#### Dataset extract ####
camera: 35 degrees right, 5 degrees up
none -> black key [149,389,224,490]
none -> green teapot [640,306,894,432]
####
#### Dataset extract ####
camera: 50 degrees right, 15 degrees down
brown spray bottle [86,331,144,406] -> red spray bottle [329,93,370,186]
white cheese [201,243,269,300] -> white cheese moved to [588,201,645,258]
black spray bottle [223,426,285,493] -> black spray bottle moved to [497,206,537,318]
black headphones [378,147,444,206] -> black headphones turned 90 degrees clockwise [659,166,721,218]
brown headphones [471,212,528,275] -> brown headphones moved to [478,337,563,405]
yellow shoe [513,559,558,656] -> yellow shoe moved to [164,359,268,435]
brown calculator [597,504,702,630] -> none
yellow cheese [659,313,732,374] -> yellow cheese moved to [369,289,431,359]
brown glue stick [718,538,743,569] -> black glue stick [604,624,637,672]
####
[Your instructions] Would you print, exactly as written, every line above from the one holding "camera: 35 degrees right, 5 degrees up" through the one holding "none -> green teapot [640,306,894,432]", with both included and no other lines?

[Exercise output]
camera: 35 degrees right, 5 degrees up
none -> black key [149,389,224,490]
none -> green teapot [640,306,894,432]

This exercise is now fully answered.